Task: Look for the line that has "black truck [290,332,357,463]" in the material below; please repeat it and every line after it, exactly, up to and including the line that has "brown fork [478,176,495,220]", and nothing else.

Provided data:
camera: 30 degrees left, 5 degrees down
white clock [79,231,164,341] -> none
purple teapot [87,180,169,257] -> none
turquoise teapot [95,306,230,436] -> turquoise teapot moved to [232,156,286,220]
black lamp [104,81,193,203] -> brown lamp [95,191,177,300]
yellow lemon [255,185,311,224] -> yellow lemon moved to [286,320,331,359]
---
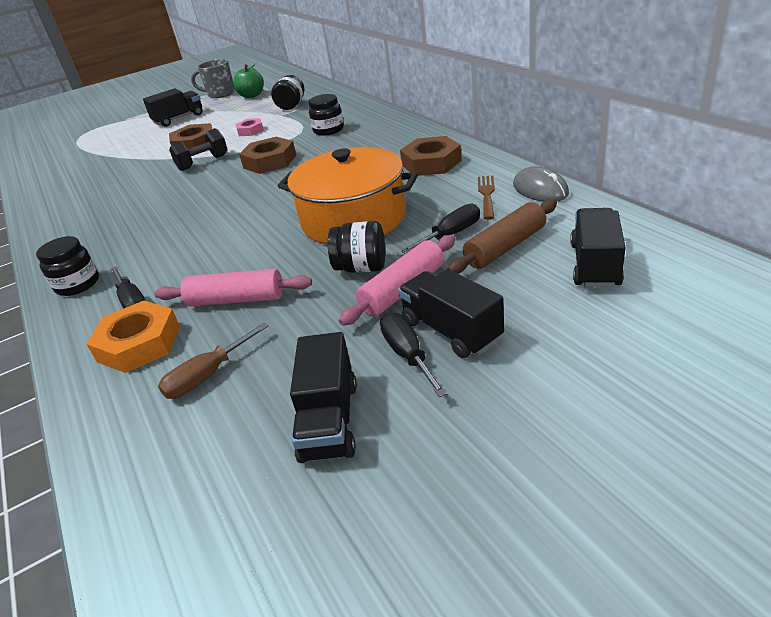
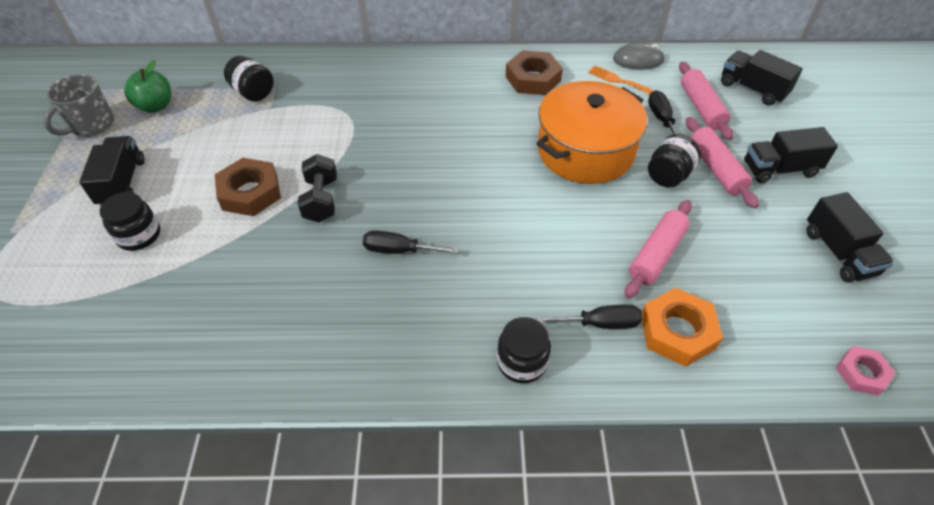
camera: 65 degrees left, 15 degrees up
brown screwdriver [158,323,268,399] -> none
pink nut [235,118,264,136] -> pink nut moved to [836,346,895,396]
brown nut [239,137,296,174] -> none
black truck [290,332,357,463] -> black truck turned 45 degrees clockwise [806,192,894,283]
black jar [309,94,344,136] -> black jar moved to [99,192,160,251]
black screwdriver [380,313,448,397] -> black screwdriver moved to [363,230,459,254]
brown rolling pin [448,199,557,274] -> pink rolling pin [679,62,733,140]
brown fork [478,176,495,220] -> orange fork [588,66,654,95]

Solution for this task:
black truck [290,332,357,463] -> black truck turned 45 degrees clockwise [806,192,894,283]
black jar [309,94,344,136] -> black jar moved to [99,192,160,251]
black screwdriver [380,313,448,397] -> black screwdriver moved to [363,230,459,254]
brown rolling pin [448,199,557,274] -> pink rolling pin [679,62,733,140]
brown fork [478,176,495,220] -> orange fork [588,66,654,95]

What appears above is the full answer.